─── Data records ───

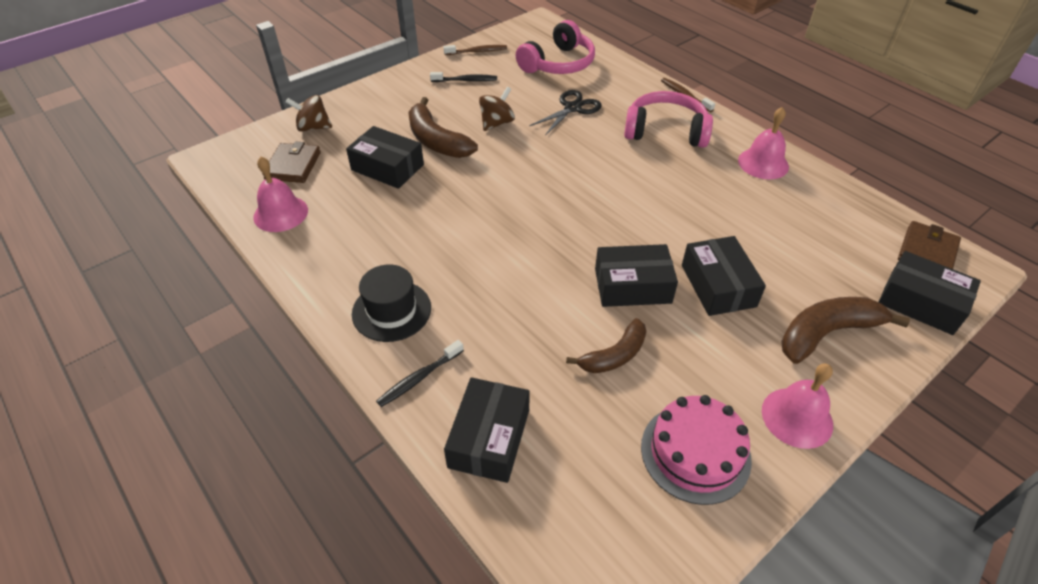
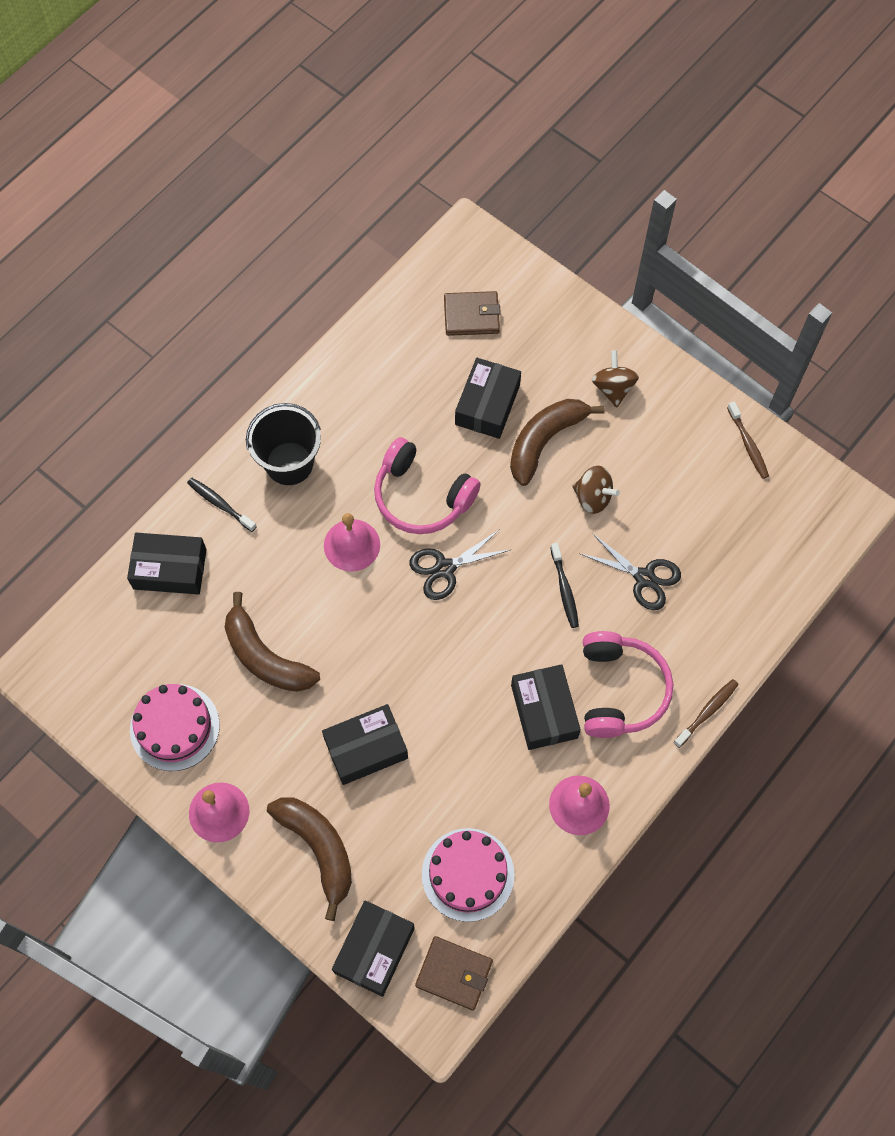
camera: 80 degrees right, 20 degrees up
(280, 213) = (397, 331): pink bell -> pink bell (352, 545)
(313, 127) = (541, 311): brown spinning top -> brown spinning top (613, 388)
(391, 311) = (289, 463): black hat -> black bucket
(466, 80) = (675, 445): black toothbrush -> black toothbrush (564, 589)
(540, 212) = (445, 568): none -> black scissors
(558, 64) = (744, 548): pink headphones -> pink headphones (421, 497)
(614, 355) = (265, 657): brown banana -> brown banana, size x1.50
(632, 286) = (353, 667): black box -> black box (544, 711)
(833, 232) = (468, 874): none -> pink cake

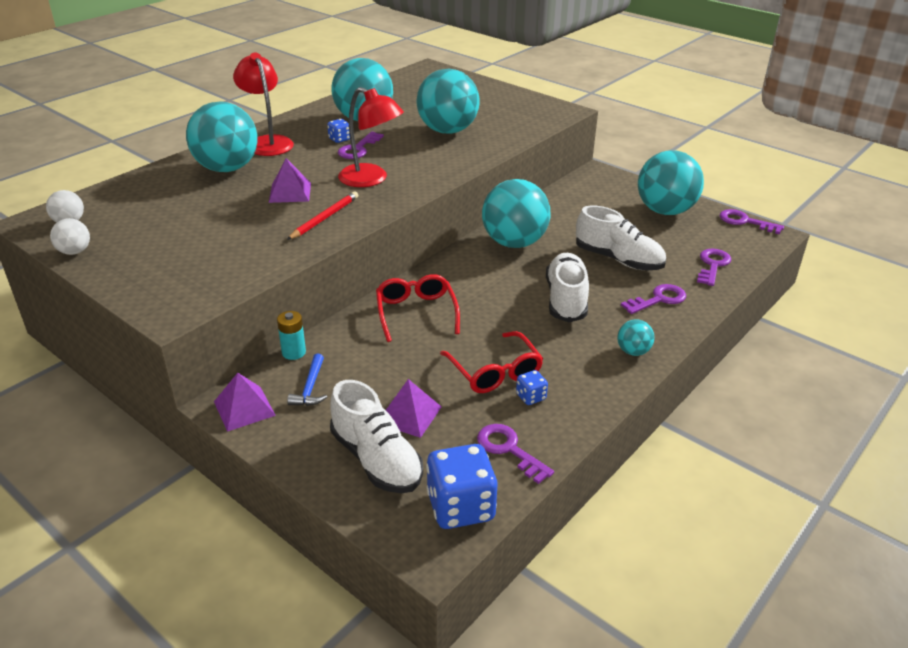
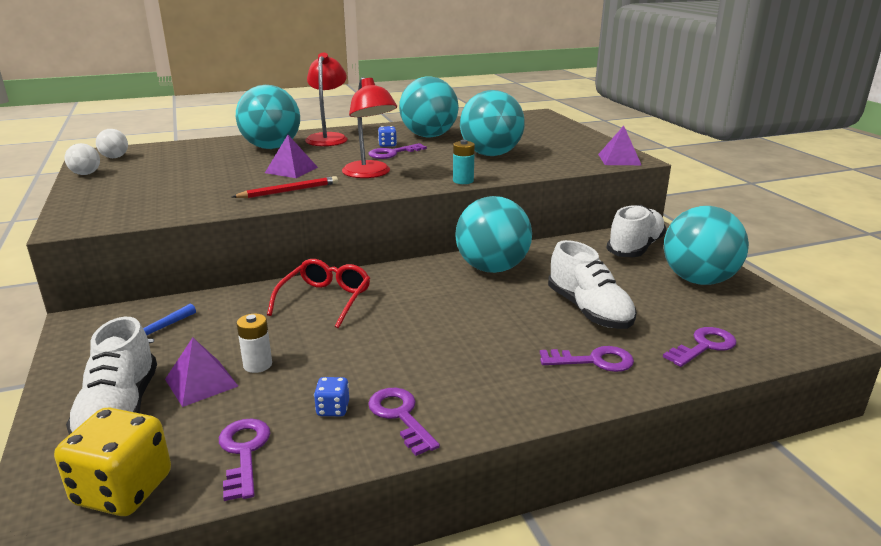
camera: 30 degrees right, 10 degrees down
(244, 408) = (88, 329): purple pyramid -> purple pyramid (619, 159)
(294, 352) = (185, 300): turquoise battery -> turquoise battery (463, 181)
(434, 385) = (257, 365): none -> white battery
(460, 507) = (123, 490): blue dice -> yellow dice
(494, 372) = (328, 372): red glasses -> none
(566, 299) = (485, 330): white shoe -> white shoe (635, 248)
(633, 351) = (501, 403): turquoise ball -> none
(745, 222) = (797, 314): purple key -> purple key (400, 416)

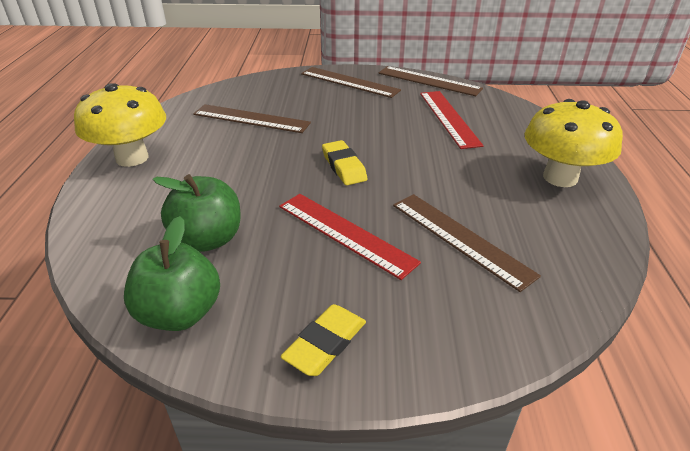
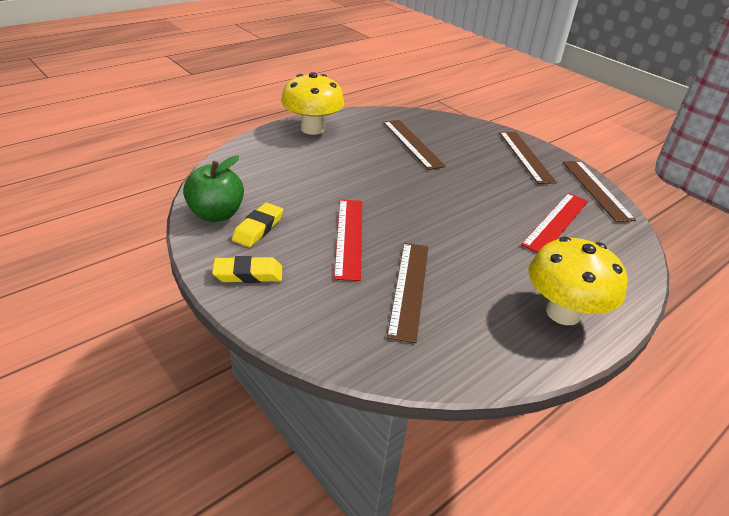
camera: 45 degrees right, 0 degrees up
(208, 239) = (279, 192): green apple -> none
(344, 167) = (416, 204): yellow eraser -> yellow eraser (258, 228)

───
─── Data records ───

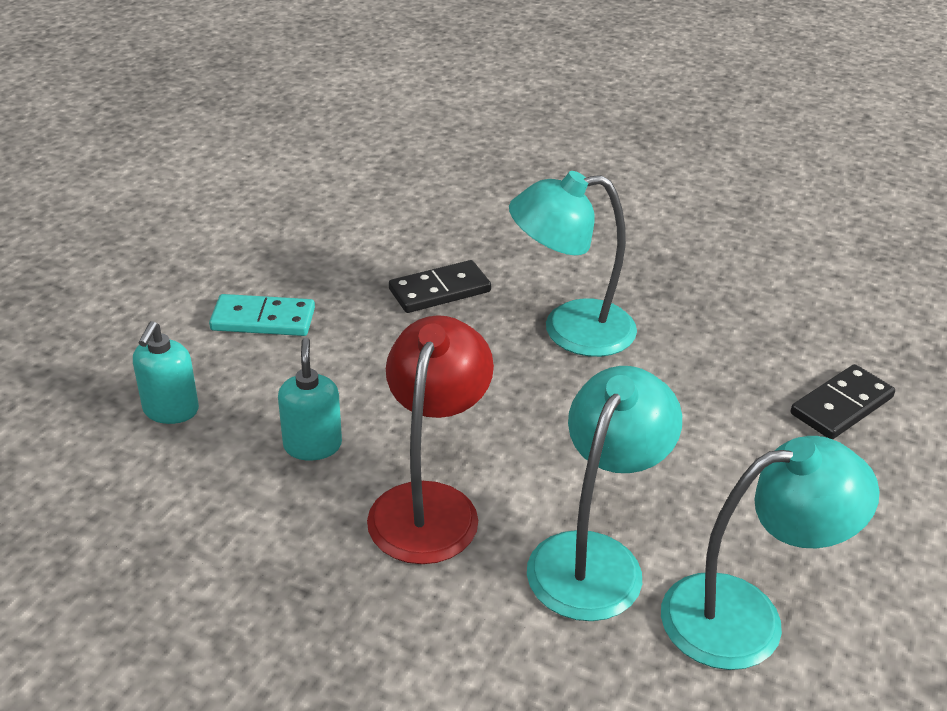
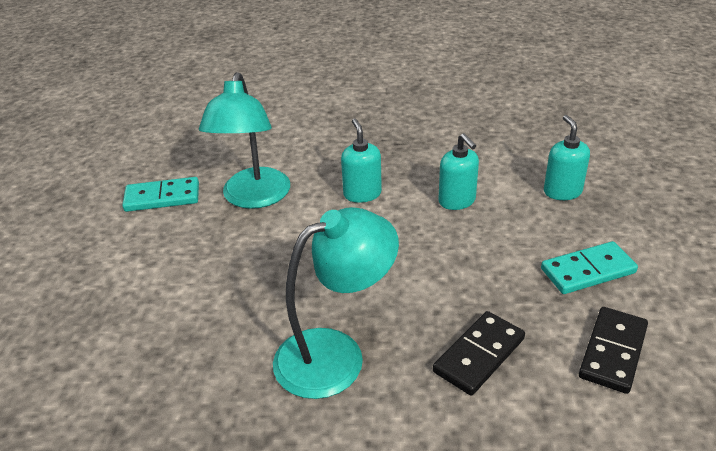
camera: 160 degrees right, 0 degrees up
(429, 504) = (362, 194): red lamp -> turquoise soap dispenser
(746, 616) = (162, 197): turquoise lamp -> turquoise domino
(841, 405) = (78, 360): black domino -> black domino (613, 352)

───
─── Data records ───

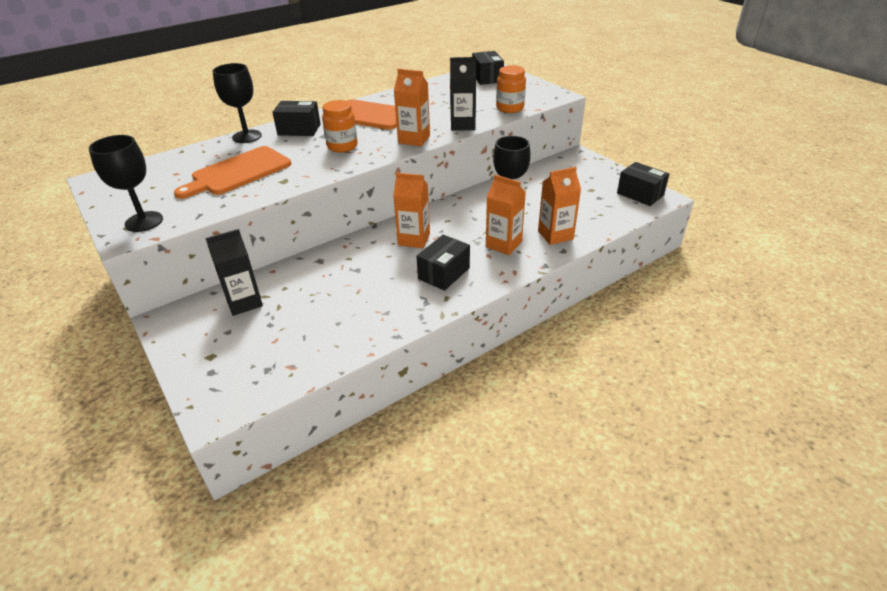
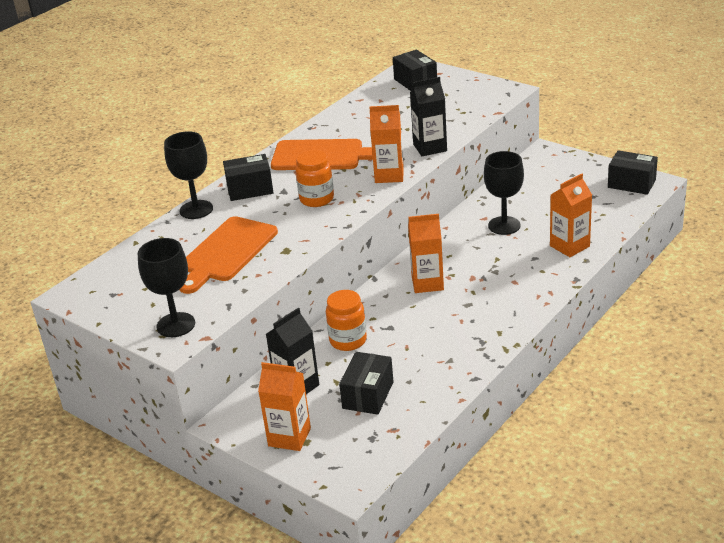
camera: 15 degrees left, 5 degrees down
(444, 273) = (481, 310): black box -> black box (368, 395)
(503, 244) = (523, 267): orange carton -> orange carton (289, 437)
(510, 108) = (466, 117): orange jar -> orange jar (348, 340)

───

*What this task involves*. On how many lines above does "down" occur? Say the number only.

*Answer space*. 2